Every line in the data below that holds "purple" should be found and copied.

╔══

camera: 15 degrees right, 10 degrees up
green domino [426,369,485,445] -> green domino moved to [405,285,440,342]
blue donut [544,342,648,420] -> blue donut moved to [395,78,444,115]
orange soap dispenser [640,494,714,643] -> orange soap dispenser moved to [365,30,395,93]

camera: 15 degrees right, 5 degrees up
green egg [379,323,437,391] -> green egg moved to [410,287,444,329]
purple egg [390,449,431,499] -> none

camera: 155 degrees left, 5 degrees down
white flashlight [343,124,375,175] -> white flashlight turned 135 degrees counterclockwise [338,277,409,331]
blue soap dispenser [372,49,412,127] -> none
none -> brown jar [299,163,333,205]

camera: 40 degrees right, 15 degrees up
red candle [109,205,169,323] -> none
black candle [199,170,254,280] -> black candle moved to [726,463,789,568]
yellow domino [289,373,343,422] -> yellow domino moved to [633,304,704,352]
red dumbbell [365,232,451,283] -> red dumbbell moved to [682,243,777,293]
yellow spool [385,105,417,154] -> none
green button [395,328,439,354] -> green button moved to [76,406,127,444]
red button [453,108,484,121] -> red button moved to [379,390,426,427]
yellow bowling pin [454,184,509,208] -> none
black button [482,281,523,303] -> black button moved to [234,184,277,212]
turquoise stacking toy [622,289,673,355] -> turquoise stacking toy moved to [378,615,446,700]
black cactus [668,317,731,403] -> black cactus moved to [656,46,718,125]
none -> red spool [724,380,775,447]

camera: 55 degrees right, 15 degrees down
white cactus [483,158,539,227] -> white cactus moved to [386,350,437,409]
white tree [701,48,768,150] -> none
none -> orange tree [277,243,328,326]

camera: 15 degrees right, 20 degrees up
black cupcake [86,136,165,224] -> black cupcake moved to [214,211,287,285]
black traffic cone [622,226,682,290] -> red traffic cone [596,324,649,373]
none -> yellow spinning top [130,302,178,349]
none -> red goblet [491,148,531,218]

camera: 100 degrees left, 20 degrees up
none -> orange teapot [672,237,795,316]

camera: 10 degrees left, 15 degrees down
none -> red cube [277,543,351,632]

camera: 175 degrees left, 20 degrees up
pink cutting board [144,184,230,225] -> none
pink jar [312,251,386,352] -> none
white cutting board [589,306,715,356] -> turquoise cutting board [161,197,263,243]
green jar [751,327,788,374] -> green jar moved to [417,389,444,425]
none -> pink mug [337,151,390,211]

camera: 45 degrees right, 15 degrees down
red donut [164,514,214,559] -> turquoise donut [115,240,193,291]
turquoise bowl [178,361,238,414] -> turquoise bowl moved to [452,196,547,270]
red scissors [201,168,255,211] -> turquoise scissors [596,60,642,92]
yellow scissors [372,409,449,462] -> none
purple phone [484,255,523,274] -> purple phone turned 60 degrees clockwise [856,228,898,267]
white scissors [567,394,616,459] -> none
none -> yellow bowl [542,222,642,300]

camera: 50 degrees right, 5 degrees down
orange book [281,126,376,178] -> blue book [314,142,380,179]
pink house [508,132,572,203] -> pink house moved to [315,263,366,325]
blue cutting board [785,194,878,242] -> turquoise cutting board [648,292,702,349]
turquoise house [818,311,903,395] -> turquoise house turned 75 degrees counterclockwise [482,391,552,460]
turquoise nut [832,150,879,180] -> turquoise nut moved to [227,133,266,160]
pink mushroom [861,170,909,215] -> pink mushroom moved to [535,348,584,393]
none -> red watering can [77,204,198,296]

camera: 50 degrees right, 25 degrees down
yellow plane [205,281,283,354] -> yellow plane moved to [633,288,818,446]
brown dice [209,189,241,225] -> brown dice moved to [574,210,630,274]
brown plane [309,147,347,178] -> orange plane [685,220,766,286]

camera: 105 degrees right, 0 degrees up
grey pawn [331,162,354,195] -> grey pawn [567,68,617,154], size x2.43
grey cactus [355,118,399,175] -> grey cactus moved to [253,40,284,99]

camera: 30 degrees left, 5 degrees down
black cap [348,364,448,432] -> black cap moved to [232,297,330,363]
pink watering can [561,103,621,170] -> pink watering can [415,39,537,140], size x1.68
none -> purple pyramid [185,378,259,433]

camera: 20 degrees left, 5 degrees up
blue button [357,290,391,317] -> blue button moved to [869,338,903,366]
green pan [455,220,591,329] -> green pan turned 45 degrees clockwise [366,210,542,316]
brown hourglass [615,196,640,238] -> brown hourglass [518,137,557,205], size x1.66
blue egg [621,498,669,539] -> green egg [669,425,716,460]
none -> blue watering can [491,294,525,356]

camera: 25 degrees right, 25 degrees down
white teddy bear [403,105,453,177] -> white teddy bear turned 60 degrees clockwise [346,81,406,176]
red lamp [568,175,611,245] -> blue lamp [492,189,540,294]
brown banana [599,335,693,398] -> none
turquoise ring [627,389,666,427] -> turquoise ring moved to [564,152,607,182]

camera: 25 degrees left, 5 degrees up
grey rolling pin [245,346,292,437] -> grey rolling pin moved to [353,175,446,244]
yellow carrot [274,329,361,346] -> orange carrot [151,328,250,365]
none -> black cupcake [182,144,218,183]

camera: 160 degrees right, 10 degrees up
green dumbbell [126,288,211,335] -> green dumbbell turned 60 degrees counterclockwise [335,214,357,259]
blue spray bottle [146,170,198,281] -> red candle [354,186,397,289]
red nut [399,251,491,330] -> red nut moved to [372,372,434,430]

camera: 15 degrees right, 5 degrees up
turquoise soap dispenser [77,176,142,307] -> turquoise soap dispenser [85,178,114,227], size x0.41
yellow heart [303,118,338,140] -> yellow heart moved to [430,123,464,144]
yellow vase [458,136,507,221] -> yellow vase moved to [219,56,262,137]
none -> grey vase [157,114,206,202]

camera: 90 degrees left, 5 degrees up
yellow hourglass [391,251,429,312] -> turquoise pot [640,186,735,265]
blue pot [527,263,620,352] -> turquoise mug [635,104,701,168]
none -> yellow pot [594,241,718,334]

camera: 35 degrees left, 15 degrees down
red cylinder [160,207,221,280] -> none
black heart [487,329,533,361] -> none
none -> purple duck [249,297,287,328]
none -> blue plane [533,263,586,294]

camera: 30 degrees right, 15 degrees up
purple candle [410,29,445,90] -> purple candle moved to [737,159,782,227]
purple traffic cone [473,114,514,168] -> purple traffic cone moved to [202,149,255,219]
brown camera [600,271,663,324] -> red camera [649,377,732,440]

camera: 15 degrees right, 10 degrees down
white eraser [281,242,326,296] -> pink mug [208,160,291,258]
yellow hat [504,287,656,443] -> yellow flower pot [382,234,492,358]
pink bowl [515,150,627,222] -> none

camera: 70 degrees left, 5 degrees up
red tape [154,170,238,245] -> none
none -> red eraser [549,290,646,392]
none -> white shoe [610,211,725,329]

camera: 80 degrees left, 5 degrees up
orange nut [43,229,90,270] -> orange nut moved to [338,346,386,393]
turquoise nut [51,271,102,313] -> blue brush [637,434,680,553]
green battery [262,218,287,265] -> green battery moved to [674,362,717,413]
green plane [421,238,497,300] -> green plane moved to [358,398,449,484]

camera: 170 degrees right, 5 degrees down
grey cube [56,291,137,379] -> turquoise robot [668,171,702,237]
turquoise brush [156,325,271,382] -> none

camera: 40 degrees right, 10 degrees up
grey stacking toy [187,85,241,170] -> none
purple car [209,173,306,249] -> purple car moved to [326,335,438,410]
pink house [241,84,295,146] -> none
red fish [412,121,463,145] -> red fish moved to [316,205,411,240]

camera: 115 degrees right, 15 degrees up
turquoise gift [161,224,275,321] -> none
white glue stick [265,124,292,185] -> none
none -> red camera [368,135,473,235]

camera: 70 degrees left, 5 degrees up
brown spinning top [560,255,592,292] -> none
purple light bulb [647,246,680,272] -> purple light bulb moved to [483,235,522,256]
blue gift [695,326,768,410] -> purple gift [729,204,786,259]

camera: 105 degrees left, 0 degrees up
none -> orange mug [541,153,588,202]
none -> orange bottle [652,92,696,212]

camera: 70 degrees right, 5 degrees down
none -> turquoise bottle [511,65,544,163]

╚══

Answer for this exercise —
purple egg [390,449,431,499] -> none
purple phone [484,255,523,274] -> purple phone turned 60 degrees clockwise [856,228,898,267]
none -> purple pyramid [185,378,259,433]
none -> purple duck [249,297,287,328]
purple candle [410,29,445,90] -> purple candle moved to [737,159,782,227]
purple traffic cone [473,114,514,168] -> purple traffic cone moved to [202,149,255,219]
purple car [209,173,306,249] -> purple car moved to [326,335,438,410]
purple light bulb [647,246,680,272] -> purple light bulb moved to [483,235,522,256]
blue gift [695,326,768,410] -> purple gift [729,204,786,259]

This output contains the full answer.